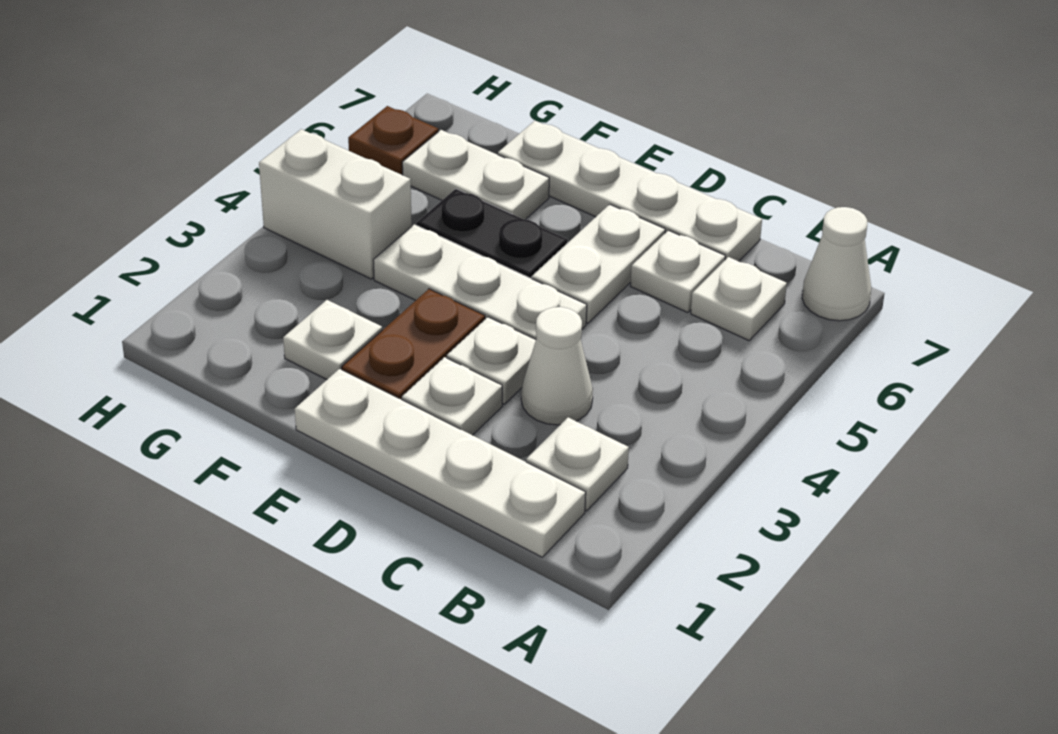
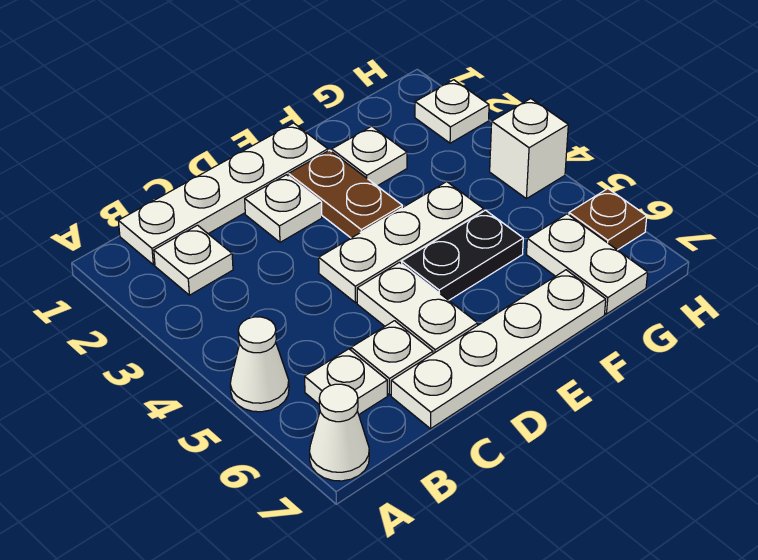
white cone C3 level 1 -> white cone A5 level 1
white plate D3 level 1 -> white plate H2 level 1
white plate F6:G6 level 1 -> white plate G6:G7 level 1
white brick G4:H4 level 1 -> white brick H4 level 1

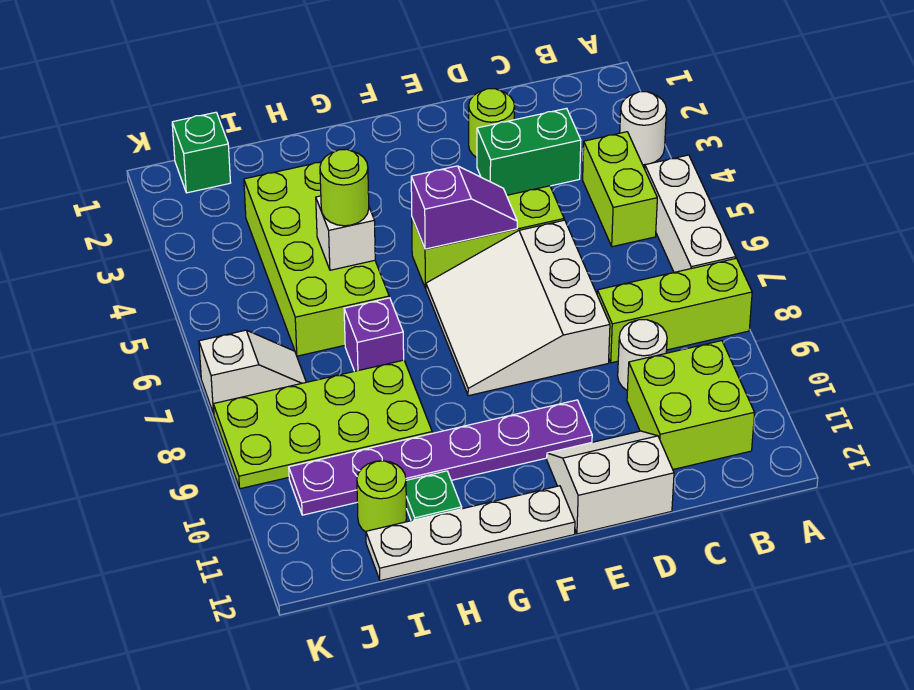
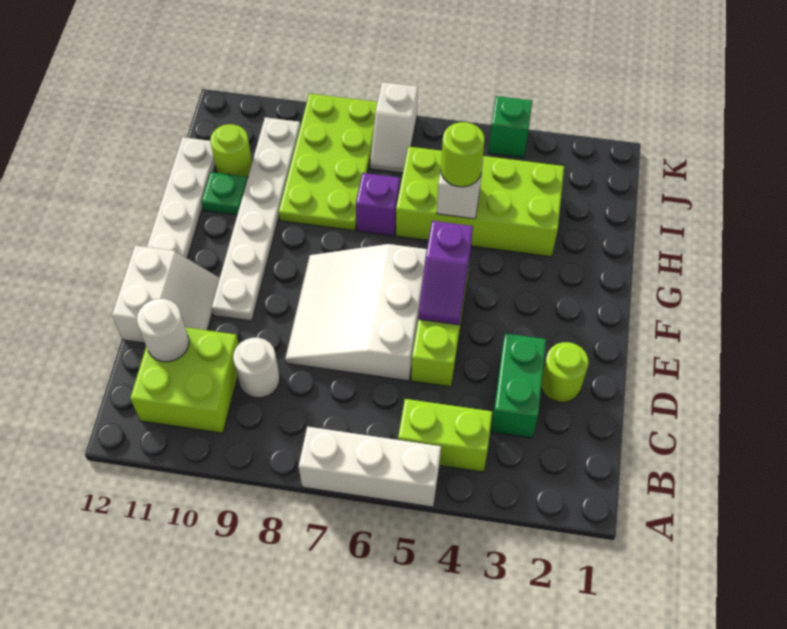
white round brick A3 level 1 -> white round brick C11 level 2
lime brick A8:C8 level 1 -> none
white slope D6:F8 level 1 top D -> white slope D6:F8 level 1 top 6
purple plate E10:J10 level 1 -> white plate E10:J10 level 1
green brick J1 level 1 -> green brick K4 level 1

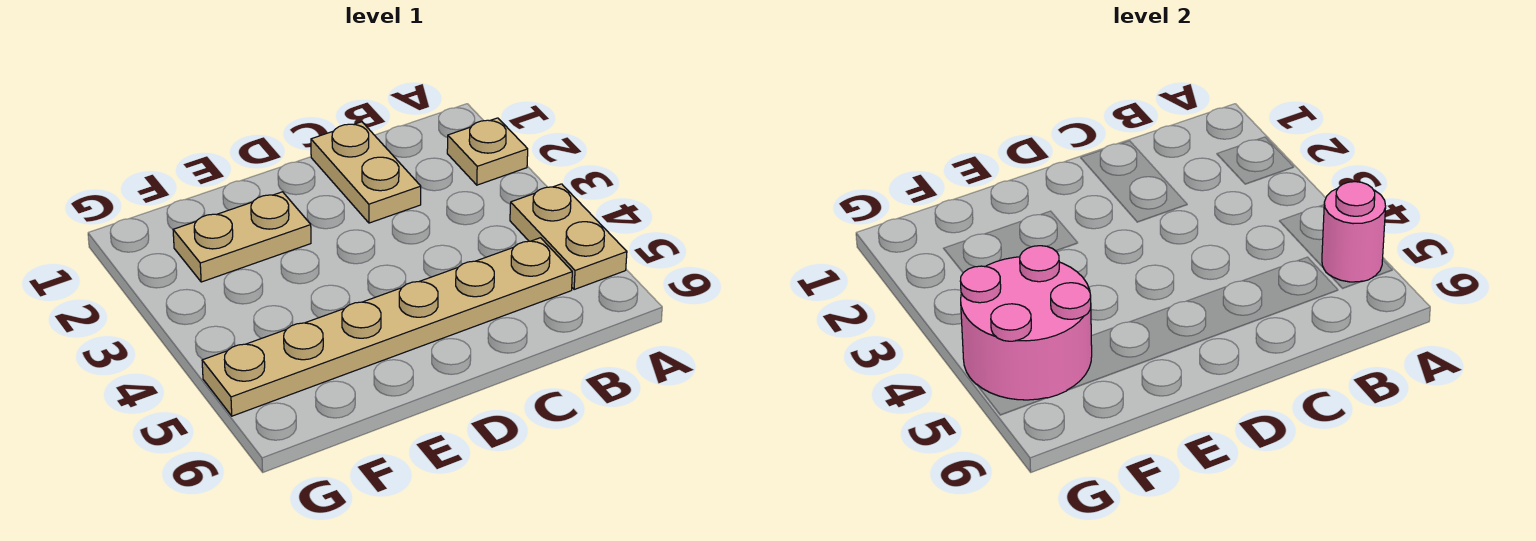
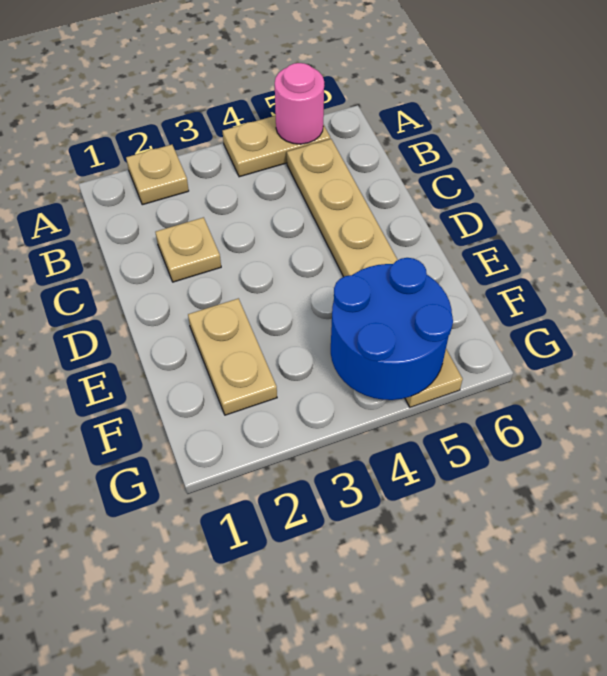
tan plate C1:C2 level 1 -> tan plate C2 level 1
pink round brick F4:G5 level 2 -> blue round brick F4:G5 level 2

================

* [What you need to do]:
Everything in the material above is to be reproduced exactly, pictures aside.

* [Answer space]:
white cone C3 level 1 -> white cone A5 level 1
white plate D3 level 1 -> white plate H2 level 1
white plate F6:G6 level 1 -> white plate G6:G7 level 1
white brick G4:H4 level 1 -> white brick H4 level 1

white round brick A3 level 1 -> white round brick C11 level 2
lime brick A8:C8 level 1 -> none
white slope D6:F8 level 1 top D -> white slope D6:F8 level 1 top 6
purple plate E10:J10 level 1 -> white plate E10:J10 level 1
green brick J1 level 1 -> green brick K4 level 1

tan plate C1:C2 level 1 -> tan plate C2 level 1
pink round brick F4:G5 level 2 -> blue round brick F4:G5 level 2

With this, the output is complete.